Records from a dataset

--------------------

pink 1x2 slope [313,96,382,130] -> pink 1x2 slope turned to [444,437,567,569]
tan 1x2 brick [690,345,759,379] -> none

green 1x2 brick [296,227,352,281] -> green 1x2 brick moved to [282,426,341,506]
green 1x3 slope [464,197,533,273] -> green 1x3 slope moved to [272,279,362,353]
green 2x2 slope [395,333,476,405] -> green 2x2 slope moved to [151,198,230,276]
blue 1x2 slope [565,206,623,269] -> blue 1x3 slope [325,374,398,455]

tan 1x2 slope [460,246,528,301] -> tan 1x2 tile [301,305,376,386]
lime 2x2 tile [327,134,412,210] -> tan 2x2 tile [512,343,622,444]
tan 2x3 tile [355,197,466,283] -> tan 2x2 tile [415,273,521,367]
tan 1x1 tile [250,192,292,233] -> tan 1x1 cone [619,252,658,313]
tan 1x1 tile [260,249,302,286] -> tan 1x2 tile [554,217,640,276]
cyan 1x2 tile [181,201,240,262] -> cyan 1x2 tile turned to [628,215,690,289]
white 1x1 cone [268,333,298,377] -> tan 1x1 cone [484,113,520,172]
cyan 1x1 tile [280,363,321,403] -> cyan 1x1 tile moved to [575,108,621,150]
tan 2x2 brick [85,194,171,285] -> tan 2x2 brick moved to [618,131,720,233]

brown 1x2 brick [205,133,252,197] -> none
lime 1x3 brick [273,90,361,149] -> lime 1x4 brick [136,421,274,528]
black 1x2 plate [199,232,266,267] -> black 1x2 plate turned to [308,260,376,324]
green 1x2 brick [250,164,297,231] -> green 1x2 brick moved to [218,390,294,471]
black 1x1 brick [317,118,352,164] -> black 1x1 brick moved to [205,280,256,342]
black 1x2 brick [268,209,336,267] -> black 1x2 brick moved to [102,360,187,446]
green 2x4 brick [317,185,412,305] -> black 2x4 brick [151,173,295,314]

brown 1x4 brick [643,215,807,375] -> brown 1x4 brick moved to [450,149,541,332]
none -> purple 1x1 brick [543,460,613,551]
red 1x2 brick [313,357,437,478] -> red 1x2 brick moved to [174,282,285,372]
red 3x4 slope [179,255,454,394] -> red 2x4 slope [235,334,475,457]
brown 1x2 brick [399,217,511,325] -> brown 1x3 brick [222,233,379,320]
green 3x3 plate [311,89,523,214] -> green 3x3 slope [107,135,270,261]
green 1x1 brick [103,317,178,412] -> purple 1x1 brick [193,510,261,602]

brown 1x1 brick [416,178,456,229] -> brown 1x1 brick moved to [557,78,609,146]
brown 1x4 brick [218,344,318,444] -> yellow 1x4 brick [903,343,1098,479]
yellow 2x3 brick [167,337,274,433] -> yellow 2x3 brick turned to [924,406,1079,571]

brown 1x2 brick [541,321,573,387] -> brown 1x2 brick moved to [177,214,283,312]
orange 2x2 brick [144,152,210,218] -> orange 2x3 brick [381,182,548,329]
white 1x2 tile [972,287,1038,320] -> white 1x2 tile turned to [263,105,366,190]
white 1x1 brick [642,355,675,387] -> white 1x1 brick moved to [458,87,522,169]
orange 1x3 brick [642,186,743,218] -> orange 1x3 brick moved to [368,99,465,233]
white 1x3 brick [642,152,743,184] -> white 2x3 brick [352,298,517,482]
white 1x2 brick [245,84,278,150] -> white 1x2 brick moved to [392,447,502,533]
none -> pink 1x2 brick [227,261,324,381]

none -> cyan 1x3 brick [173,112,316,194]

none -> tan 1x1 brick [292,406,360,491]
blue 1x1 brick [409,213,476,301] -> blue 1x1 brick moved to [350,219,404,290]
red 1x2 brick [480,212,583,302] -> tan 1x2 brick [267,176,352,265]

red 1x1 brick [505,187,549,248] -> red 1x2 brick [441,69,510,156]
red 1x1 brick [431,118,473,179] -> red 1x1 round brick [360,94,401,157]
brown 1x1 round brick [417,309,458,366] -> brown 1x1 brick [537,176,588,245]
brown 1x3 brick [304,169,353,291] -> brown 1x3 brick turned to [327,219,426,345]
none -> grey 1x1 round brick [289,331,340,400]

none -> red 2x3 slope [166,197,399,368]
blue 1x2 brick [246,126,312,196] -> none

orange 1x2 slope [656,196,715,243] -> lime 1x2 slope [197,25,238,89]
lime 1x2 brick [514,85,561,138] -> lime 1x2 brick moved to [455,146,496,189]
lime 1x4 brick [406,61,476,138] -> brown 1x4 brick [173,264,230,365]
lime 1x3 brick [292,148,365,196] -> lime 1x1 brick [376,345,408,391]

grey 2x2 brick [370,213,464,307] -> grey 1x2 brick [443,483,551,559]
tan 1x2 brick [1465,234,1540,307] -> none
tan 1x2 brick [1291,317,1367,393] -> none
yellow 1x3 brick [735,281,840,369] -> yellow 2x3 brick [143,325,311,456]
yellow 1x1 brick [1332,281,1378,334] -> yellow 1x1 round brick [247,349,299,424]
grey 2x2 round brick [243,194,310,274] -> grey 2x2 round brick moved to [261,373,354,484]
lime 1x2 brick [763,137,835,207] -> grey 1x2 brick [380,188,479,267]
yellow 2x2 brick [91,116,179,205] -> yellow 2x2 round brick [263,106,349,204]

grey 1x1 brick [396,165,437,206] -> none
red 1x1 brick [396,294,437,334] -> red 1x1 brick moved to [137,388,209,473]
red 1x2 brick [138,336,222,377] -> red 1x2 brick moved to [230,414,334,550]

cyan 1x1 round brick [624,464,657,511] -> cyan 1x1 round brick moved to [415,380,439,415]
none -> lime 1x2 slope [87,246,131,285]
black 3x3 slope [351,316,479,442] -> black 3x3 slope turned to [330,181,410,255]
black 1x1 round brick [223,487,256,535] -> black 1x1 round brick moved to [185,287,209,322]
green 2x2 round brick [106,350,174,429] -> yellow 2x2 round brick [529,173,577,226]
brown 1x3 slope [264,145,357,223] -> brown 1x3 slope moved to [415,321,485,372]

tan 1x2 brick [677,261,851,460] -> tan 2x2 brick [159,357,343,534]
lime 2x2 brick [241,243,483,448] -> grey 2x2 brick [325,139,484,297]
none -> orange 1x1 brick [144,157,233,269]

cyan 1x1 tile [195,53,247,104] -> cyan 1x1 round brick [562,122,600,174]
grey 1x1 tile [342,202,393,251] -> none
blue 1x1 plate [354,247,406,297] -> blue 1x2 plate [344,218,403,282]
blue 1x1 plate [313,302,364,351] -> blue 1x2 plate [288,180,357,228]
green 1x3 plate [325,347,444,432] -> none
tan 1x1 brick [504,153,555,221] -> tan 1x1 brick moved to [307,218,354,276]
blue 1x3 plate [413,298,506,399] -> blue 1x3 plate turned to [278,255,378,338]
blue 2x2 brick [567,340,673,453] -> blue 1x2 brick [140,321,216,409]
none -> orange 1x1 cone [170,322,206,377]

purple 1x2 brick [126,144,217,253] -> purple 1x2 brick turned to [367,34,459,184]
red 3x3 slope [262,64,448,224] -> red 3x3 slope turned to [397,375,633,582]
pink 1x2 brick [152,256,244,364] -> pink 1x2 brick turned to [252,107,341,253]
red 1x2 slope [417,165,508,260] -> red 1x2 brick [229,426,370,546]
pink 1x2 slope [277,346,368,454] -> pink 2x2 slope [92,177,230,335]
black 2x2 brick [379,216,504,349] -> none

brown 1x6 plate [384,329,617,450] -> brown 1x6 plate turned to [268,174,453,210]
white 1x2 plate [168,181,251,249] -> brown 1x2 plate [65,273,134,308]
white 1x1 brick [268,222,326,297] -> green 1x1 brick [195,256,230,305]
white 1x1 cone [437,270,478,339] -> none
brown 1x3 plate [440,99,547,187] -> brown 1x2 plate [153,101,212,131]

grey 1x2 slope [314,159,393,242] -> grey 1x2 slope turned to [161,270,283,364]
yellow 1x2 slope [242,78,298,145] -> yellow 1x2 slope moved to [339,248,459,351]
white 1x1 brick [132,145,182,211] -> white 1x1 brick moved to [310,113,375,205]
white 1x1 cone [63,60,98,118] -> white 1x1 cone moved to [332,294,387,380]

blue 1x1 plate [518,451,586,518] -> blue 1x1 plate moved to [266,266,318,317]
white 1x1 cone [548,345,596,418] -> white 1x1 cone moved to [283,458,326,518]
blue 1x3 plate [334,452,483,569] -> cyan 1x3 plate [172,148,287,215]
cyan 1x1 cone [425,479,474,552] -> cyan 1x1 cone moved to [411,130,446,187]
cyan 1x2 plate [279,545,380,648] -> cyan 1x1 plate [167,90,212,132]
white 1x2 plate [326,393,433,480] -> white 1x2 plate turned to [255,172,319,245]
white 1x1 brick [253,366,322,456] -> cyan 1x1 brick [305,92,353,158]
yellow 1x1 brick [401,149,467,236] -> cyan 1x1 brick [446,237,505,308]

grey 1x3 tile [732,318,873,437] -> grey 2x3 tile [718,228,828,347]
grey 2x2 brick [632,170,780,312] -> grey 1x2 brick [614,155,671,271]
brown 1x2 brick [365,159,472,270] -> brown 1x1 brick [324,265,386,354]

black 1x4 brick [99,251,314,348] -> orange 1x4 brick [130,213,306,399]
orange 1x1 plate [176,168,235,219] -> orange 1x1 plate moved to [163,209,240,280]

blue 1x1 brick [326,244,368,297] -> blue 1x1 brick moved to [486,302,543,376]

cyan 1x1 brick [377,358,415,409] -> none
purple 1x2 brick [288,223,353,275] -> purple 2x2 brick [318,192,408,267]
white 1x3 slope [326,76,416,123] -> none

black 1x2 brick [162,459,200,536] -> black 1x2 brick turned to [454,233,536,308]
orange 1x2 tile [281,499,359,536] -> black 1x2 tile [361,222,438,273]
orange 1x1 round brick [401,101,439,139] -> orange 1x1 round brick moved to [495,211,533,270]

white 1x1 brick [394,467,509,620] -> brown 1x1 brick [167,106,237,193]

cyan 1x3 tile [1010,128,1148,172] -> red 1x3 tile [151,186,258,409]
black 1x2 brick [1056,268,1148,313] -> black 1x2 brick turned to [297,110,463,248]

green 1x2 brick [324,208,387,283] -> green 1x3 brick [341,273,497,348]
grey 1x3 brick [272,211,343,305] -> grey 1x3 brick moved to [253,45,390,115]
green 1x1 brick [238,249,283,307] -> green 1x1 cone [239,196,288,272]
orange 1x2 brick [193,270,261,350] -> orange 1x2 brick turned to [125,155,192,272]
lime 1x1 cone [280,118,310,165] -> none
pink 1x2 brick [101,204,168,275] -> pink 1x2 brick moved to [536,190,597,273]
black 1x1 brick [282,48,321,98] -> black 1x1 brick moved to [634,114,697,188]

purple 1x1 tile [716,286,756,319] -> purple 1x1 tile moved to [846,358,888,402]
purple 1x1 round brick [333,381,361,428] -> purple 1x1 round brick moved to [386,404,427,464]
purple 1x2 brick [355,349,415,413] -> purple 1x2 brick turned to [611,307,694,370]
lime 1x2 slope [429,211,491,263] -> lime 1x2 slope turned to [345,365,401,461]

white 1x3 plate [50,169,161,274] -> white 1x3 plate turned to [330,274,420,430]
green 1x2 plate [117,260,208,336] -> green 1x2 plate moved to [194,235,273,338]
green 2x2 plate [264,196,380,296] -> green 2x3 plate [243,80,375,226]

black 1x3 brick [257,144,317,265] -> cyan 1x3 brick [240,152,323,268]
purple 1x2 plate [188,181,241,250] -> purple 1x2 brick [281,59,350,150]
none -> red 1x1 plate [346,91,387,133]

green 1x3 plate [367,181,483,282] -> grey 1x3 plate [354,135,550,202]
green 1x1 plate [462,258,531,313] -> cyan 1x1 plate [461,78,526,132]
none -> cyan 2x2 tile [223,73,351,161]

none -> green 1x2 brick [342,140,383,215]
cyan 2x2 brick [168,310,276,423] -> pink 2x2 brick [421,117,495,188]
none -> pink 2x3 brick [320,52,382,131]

--------------------

Repeat verbatim the opening run of entries, ending with the line that contains "blue 1x2 slope".

| Answer section |
pink 1x2 slope [313,96,382,130] -> pink 1x2 slope turned to [444,437,567,569]
tan 1x2 brick [690,345,759,379] -> none

green 1x2 brick [296,227,352,281] -> green 1x2 brick moved to [282,426,341,506]
green 1x3 slope [464,197,533,273] -> green 1x3 slope moved to [272,279,362,353]
green 2x2 slope [395,333,476,405] -> green 2x2 slope moved to [151,198,230,276]
blue 1x2 slope [565,206,623,269] -> blue 1x3 slope [325,374,398,455]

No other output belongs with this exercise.